(Beginning of Records shown)
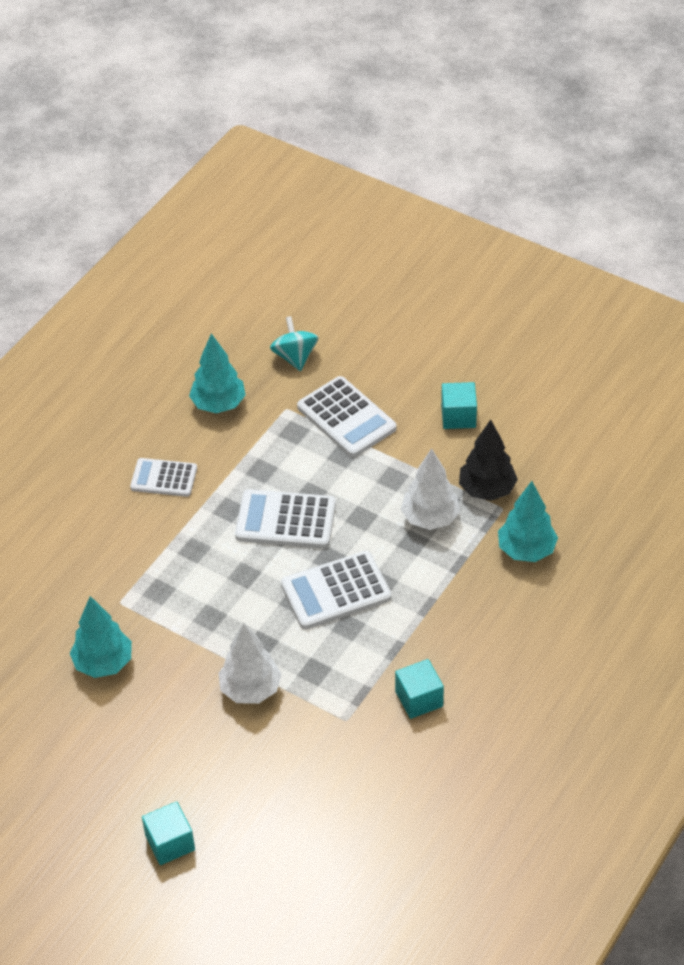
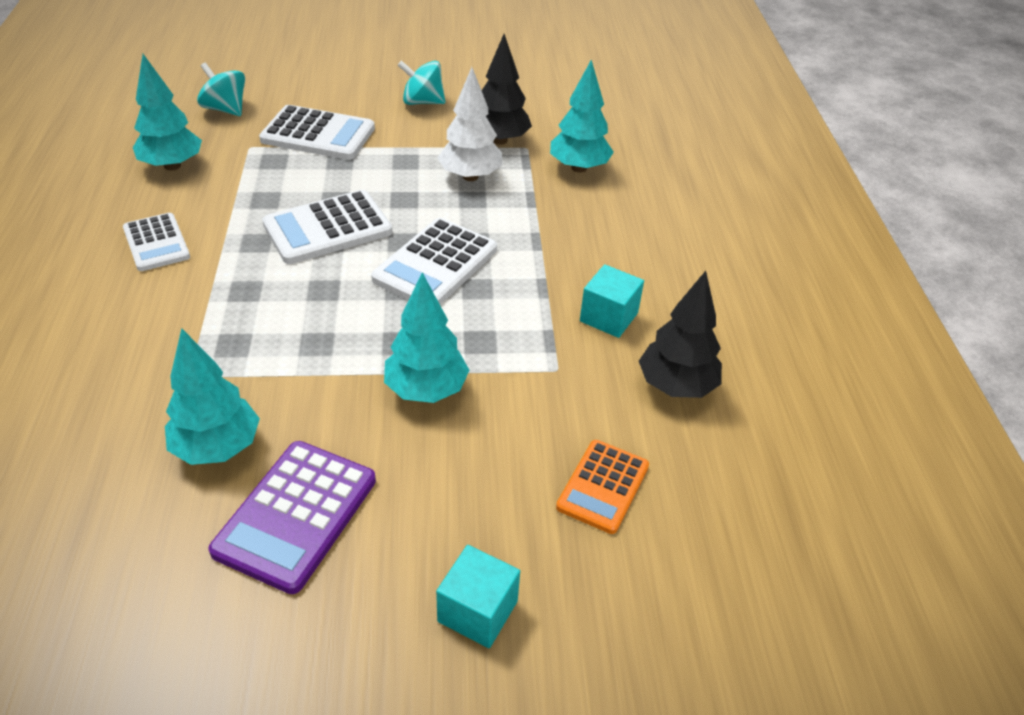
camera: 40 degrees left, 5 degrees down
white calculator [130,458,197,497] -> white calculator turned 90 degrees counterclockwise [123,213,190,271]
white tree [218,623,282,704] -> turquoise tree [384,272,469,403]
turquoise cube [441,382,477,429] -> turquoise spinning top [398,60,446,105]
none -> purple calculator [208,441,376,594]
none -> orange calculator [556,440,649,534]
none -> black tree [639,271,722,398]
(End of Records shown)
Required work: Repeat, without changes, every line from the one that contains "white tree [218,623,282,704]" through the final line of the data.

Result of this exercise:
white tree [218,623,282,704] -> turquoise tree [384,272,469,403]
turquoise cube [441,382,477,429] -> turquoise spinning top [398,60,446,105]
none -> purple calculator [208,441,376,594]
none -> orange calculator [556,440,649,534]
none -> black tree [639,271,722,398]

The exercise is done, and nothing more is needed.